→ **Records for this exercise**:
<<<<
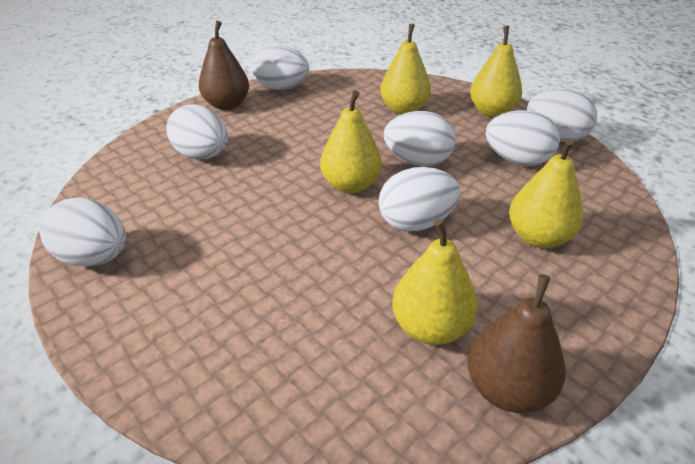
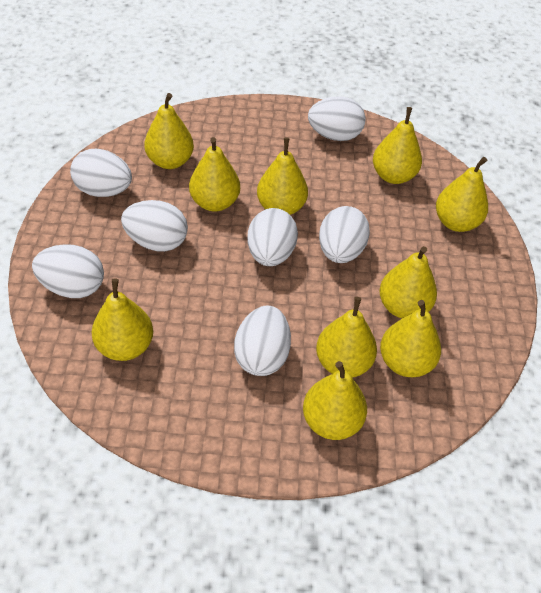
brown pear: 2 -> 0
yellow pear: 5 -> 10

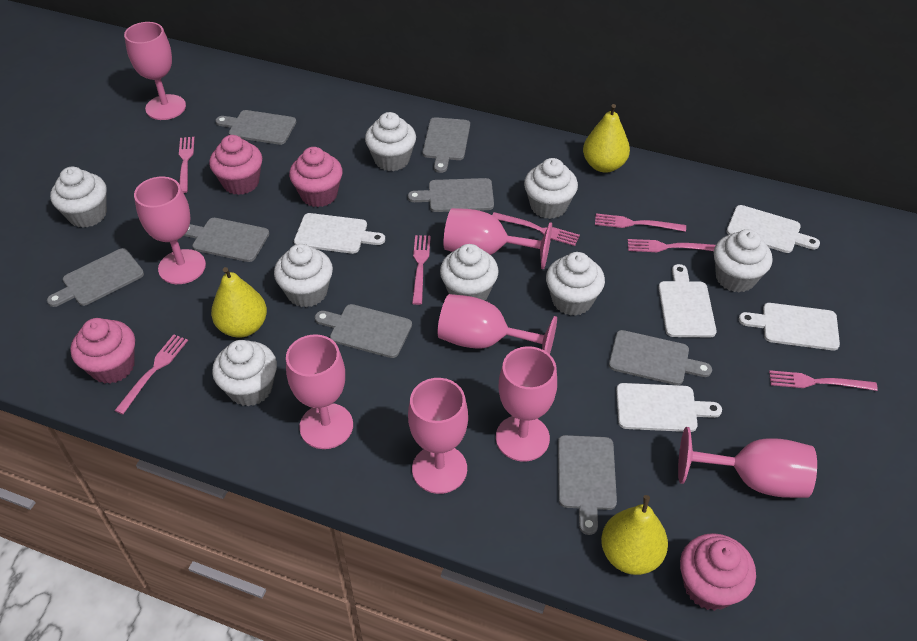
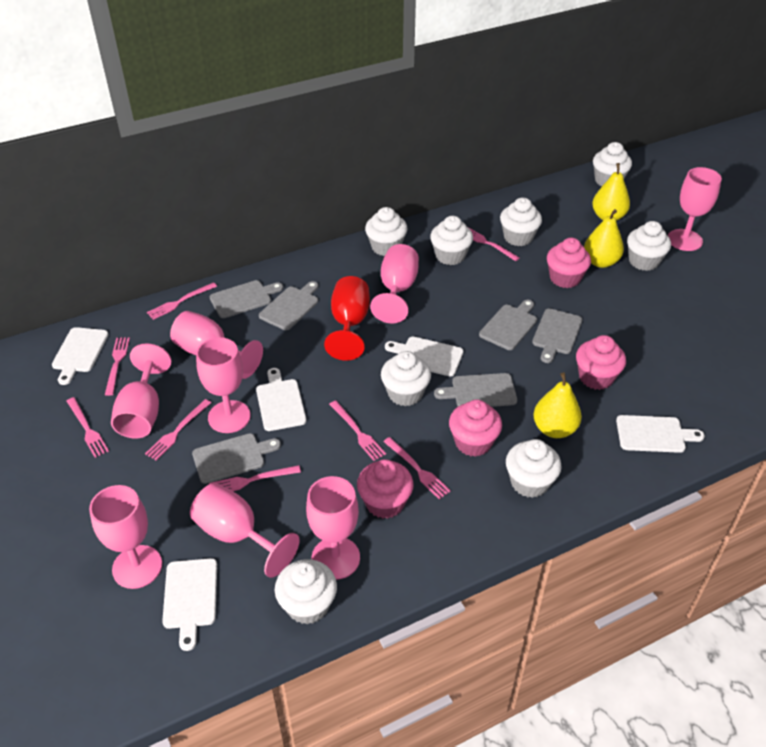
grey cutting board: 8 -> 6
pink fork: 7 -> 8
red goblet: 0 -> 1

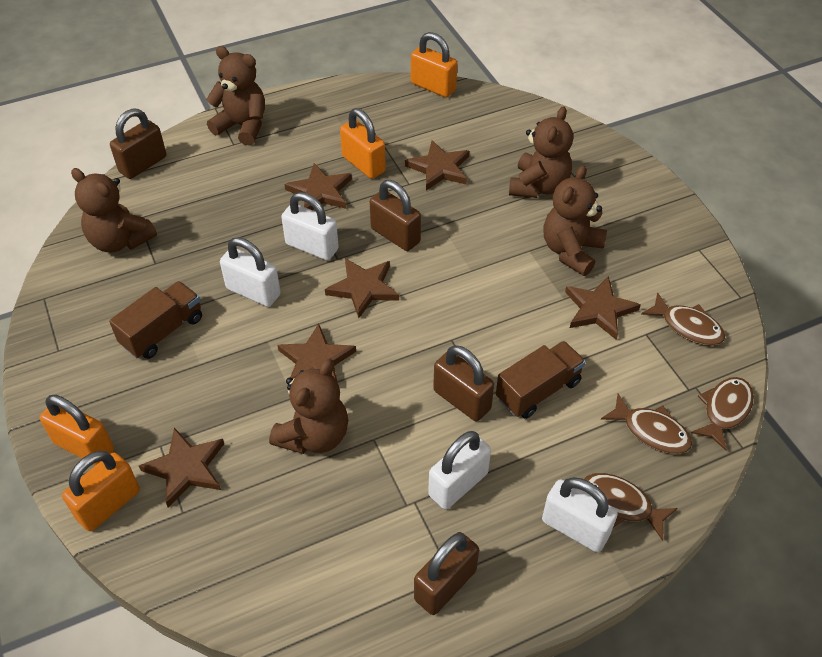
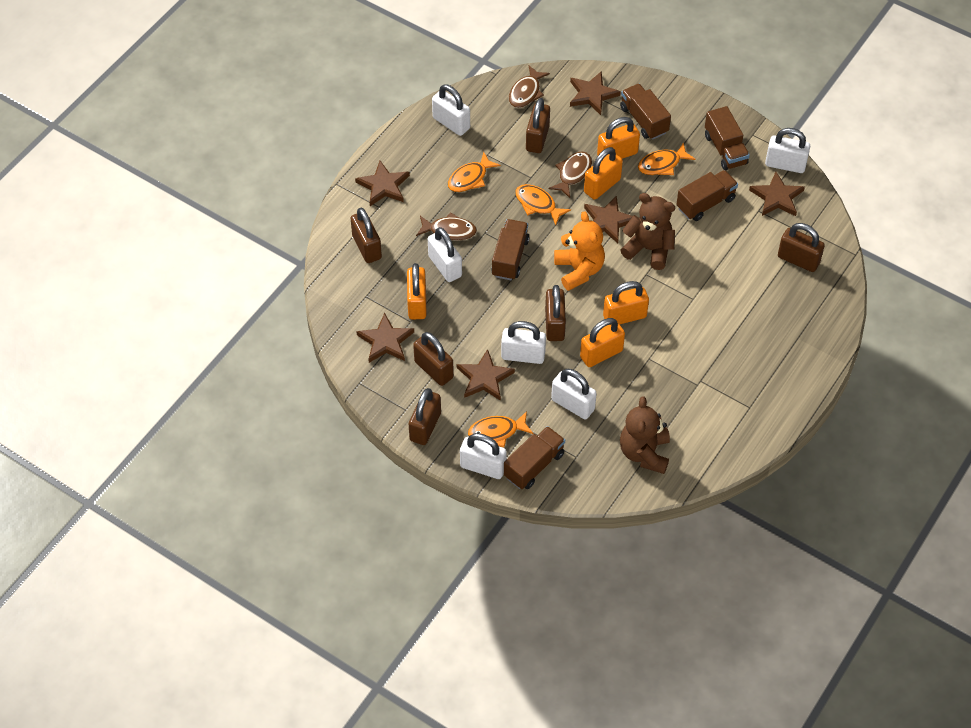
brown fish: 4 -> 3
brown padlock: 4 -> 6
brown teddy bear: 5 -> 2
brown truck: 2 -> 5
orange fish: 0 -> 4
orange padlock: 4 -> 5
orange teddy bear: 0 -> 1
white padlock: 4 -> 6

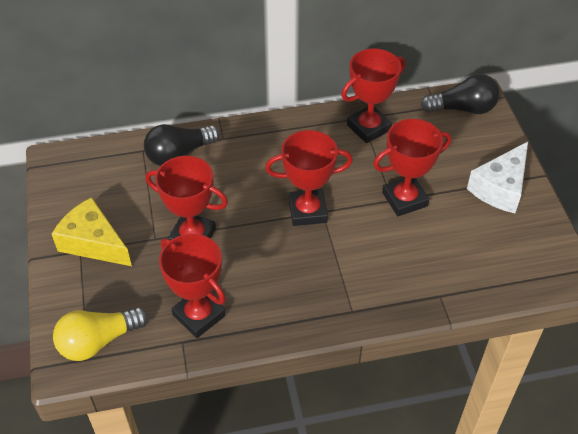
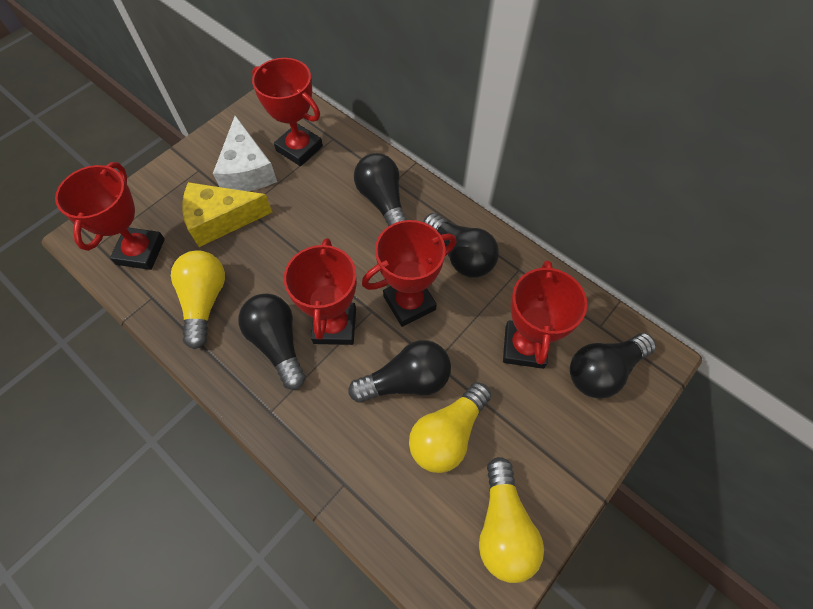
black light bulb: 2 -> 5
yellow light bulb: 1 -> 3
>>>>
→ **Brief**:
Your output must match the records word for word, apart from the images, which are left out.

→ **Response**:
brown pear: 2 -> 0
yellow pear: 5 -> 10

grey cutting board: 8 -> 6
pink fork: 7 -> 8
red goblet: 0 -> 1

brown fish: 4 -> 3
brown padlock: 4 -> 6
brown teddy bear: 5 -> 2
brown truck: 2 -> 5
orange fish: 0 -> 4
orange padlock: 4 -> 5
orange teddy bear: 0 -> 1
white padlock: 4 -> 6

black light bulb: 2 -> 5
yellow light bulb: 1 -> 3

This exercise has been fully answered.